[INFORMATION PROVIDED]

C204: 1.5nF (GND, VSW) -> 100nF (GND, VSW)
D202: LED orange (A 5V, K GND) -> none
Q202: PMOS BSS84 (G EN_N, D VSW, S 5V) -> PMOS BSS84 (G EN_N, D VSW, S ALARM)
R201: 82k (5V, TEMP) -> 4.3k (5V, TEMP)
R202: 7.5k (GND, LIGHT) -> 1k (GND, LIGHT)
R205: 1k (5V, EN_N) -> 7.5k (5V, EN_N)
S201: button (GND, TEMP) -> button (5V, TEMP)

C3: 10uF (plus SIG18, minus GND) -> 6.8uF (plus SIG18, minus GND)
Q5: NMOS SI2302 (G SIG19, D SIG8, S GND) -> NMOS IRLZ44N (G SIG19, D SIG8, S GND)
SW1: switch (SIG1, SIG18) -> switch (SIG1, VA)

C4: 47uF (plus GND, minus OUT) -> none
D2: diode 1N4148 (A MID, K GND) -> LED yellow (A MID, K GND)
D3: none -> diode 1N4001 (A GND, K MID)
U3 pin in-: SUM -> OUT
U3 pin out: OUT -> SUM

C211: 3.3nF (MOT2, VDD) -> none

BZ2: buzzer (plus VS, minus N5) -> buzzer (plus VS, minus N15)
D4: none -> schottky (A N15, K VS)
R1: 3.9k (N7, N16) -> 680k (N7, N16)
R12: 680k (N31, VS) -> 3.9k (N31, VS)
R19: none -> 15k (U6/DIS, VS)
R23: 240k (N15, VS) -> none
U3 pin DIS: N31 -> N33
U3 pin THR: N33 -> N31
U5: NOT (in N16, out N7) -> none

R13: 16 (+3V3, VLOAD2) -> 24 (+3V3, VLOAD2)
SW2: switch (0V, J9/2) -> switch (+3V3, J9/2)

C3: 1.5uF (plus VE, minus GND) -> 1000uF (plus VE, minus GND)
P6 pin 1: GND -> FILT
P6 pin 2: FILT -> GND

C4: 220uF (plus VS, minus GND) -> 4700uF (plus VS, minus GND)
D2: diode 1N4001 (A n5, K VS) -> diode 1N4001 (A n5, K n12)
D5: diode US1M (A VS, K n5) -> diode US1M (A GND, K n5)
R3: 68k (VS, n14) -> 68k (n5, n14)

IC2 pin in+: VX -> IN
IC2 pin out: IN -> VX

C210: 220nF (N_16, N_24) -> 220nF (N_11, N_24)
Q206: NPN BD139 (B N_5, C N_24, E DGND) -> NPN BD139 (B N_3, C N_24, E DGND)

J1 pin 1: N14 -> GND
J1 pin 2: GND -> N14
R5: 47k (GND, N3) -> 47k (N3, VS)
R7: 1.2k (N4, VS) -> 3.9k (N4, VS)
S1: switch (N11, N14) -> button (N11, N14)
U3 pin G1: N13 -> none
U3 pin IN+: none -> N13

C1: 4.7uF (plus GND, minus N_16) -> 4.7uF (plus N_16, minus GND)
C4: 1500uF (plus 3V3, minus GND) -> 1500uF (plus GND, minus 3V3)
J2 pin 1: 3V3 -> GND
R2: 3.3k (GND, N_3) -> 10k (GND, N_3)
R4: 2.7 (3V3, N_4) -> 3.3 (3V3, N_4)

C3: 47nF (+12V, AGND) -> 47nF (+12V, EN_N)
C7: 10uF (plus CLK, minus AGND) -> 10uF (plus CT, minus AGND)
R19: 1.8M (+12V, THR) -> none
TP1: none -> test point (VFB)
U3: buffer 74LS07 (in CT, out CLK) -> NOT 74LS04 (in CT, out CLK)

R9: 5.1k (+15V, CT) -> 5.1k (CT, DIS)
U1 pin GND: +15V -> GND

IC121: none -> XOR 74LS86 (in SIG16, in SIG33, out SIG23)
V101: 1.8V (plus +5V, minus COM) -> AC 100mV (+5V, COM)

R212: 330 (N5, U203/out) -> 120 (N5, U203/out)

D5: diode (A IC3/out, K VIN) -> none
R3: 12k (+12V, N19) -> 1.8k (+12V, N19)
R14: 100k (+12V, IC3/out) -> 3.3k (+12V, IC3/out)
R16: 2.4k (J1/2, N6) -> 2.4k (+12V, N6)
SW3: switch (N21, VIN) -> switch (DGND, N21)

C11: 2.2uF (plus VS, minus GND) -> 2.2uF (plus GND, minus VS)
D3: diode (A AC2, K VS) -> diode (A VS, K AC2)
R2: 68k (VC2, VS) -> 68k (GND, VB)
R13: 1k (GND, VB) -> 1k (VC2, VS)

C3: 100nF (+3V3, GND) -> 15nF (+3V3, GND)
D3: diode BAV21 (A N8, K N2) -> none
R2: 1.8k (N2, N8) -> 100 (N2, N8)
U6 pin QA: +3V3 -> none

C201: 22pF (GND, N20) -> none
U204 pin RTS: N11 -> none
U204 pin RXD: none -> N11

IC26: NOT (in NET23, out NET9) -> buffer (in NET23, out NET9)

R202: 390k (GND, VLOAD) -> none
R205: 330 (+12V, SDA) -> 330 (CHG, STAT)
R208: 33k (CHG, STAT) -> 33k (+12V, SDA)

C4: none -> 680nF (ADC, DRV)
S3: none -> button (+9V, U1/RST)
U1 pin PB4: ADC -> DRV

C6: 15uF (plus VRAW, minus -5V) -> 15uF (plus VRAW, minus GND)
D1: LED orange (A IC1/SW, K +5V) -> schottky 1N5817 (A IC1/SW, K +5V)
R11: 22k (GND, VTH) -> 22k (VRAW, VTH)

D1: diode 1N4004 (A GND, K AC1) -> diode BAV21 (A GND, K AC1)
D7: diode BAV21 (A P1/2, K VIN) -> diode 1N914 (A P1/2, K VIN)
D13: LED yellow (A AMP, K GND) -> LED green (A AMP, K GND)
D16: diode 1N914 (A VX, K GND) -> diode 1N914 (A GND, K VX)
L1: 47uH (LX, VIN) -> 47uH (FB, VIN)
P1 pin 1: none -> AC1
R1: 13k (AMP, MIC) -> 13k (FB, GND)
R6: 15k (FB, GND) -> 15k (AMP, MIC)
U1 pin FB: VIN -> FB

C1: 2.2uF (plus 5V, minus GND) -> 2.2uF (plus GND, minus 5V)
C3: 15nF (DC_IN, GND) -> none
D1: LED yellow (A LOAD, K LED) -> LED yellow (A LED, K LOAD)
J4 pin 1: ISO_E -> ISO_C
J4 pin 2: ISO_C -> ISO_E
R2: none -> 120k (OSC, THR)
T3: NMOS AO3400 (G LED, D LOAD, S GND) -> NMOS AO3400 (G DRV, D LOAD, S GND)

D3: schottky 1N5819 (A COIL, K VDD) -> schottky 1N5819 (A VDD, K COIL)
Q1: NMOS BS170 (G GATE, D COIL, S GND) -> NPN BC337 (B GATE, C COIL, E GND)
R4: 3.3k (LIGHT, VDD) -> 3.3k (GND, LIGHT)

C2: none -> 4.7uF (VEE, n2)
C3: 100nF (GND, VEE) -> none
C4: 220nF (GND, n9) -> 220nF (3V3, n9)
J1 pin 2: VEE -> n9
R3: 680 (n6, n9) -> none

[/INFORMATION PROVIDED]

## TASK STATEMENT
All of the entries above, written out exactly, make up the reply.

## RESPONSE TO THIS TASK
C204: 1.5nF (GND, VSW) -> 100nF (GND, VSW)
D202: LED orange (A 5V, K GND) -> none
Q202: PMOS BSS84 (G EN_N, D VSW, S 5V) -> PMOS BSS84 (G EN_N, D VSW, S ALARM)
R201: 82k (5V, TEMP) -> 4.3k (5V, TEMP)
R202: 7.5k (GND, LIGHT) -> 1k (GND, LIGHT)
R205: 1k (5V, EN_N) -> 7.5k (5V, EN_N)
S201: button (GND, TEMP) -> button (5V, TEMP)

C3: 10uF (plus SIG18, minus GND) -> 6.8uF (plus SIG18, minus GND)
Q5: NMOS SI2302 (G SIG19, D SIG8, S GND) -> NMOS IRLZ44N (G SIG19, D SIG8, S GND)
SW1: switch (SIG1, SIG18) -> switch (SIG1, VA)

C4: 47uF (plus GND, minus OUT) -> none
D2: diode 1N4148 (A MID, K GND) -> LED yellow (A MID, K GND)
D3: none -> diode 1N4001 (A GND, K MID)
U3 pin in-: SUM -> OUT
U3 pin out: OUT -> SUM

C211: 3.3nF (MOT2, VDD) -> none

BZ2: buzzer (plus VS, minus N5) -> buzzer (plus VS, minus N15)
D4: none -> schottky (A N15, K VS)
R1: 3.9k (N7, N16) -> 680k (N7, N16)
R12: 680k (N31, VS) -> 3.9k (N31, VS)
R19: none -> 15k (U6/DIS, VS)
R23: 240k (N15, VS) -> none
U3 pin DIS: N31 -> N33
U3 pin THR: N33 -> N31
U5: NOT (in N16, out N7) -> none

R13: 16 (+3V3, VLOAD2) -> 24 (+3V3, VLOAD2)
SW2: switch (0V, J9/2) -> switch (+3V3, J9/2)

C3: 1.5uF (plus VE, minus GND) -> 1000uF (plus VE, minus GND)
P6 pin 1: GND -> FILT
P6 pin 2: FILT -> GND

C4: 220uF (plus VS, minus GND) -> 4700uF (plus VS, minus GND)
D2: diode 1N4001 (A n5, K VS) -> diode 1N4001 (A n5, K n12)
D5: diode US1M (A VS, K n5) -> diode US1M (A GND, K n5)
R3: 68k (VS, n14) -> 68k (n5, n14)

IC2 pin in+: VX -> IN
IC2 pin out: IN -> VX

C210: 220nF (N_16, N_24) -> 220nF (N_11, N_24)
Q206: NPN BD139 (B N_5, C N_24, E DGND) -> NPN BD139 (B N_3, C N_24, E DGND)

J1 pin 1: N14 -> GND
J1 pin 2: GND -> N14
R5: 47k (GND, N3) -> 47k (N3, VS)
R7: 1.2k (N4, VS) -> 3.9k (N4, VS)
S1: switch (N11, N14) -> button (N11, N14)
U3 pin G1: N13 -> none
U3 pin IN+: none -> N13

C1: 4.7uF (plus GND, minus N_16) -> 4.7uF (plus N_16, minus GND)
C4: 1500uF (plus 3V3, minus GND) -> 1500uF (plus GND, minus 3V3)
J2 pin 1: 3V3 -> GND
R2: 3.3k (GND, N_3) -> 10k (GND, N_3)
R4: 2.7 (3V3, N_4) -> 3.3 (3V3, N_4)

C3: 47nF (+12V, AGND) -> 47nF (+12V, EN_N)
C7: 10uF (plus CLK, minus AGND) -> 10uF (plus CT, minus AGND)
R19: 1.8M (+12V, THR) -> none
TP1: none -> test point (VFB)
U3: buffer 74LS07 (in CT, out CLK) -> NOT 74LS04 (in CT, out CLK)

R9: 5.1k (+15V, CT) -> 5.1k (CT, DIS)
U1 pin GND: +15V -> GND

IC121: none -> XOR 74LS86 (in SIG16, in SIG33, out SIG23)
V101: 1.8V (plus +5V, minus COM) -> AC 100mV (+5V, COM)

R212: 330 (N5, U203/out) -> 120 (N5, U203/out)

D5: diode (A IC3/out, K VIN) -> none
R3: 12k (+12V, N19) -> 1.8k (+12V, N19)
R14: 100k (+12V, IC3/out) -> 3.3k (+12V, IC3/out)
R16: 2.4k (J1/2, N6) -> 2.4k (+12V, N6)
SW3: switch (N21, VIN) -> switch (DGND, N21)

C11: 2.2uF (plus VS, minus GND) -> 2.2uF (plus GND, minus VS)
D3: diode (A AC2, K VS) -> diode (A VS, K AC2)
R2: 68k (VC2, VS) -> 68k (GND, VB)
R13: 1k (GND, VB) -> 1k (VC2, VS)

C3: 100nF (+3V3, GND) -> 15nF (+3V3, GND)
D3: diode BAV21 (A N8, K N2) -> none
R2: 1.8k (N2, N8) -> 100 (N2, N8)
U6 pin QA: +3V3 -> none

C201: 22pF (GND, N20) -> none
U204 pin RTS: N11 -> none
U204 pin RXD: none -> N11

IC26: NOT (in NET23, out NET9) -> buffer (in NET23, out NET9)

R202: 390k (GND, VLOAD) -> none
R205: 330 (+12V, SDA) -> 330 (CHG, STAT)
R208: 33k (CHG, STAT) -> 33k (+12V, SDA)

C4: none -> 680nF (ADC, DRV)
S3: none -> button (+9V, U1/RST)
U1 pin PB4: ADC -> DRV

C6: 15uF (plus VRAW, minus -5V) -> 15uF (plus VRAW, minus GND)
D1: LED orange (A IC1/SW, K +5V) -> schottky 1N5817 (A IC1/SW, K +5V)
R11: 22k (GND, VTH) -> 22k (VRAW, VTH)

D1: diode 1N4004 (A GND, K AC1) -> diode BAV21 (A GND, K AC1)
D7: diode BAV21 (A P1/2, K VIN) -> diode 1N914 (A P1/2, K VIN)
D13: LED yellow (A AMP, K GND) -> LED green (A AMP, K GND)
D16: diode 1N914 (A VX, K GND) -> diode 1N914 (A GND, K VX)
L1: 47uH (LX, VIN) -> 47uH (FB, VIN)
P1 pin 1: none -> AC1
R1: 13k (AMP, MIC) -> 13k (FB, GND)
R6: 15k (FB, GND) -> 15k (AMP, MIC)
U1 pin FB: VIN -> FB

C1: 2.2uF (plus 5V, minus GND) -> 2.2uF (plus GND, minus 5V)
C3: 15nF (DC_IN, GND) -> none
D1: LED yellow (A LOAD, K LED) -> LED yellow (A LED, K LOAD)
J4 pin 1: ISO_E -> ISO_C
J4 pin 2: ISO_C -> ISO_E
R2: none -> 120k (OSC, THR)
T3: NMOS AO3400 (G LED, D LOAD, S GND) -> NMOS AO3400 (G DRV, D LOAD, S GND)

D3: schottky 1N5819 (A COIL, K VDD) -> schottky 1N5819 (A VDD, K COIL)
Q1: NMOS BS170 (G GATE, D COIL, S GND) -> NPN BC337 (B GATE, C COIL, E GND)
R4: 3.3k (LIGHT, VDD) -> 3.3k (GND, LIGHT)

C2: none -> 4.7uF (VEE, n2)
C3: 100nF (GND, VEE) -> none
C4: 220nF (GND, n9) -> 220nF (3V3, n9)
J1 pin 2: VEE -> n9
R3: 680 (n6, n9) -> none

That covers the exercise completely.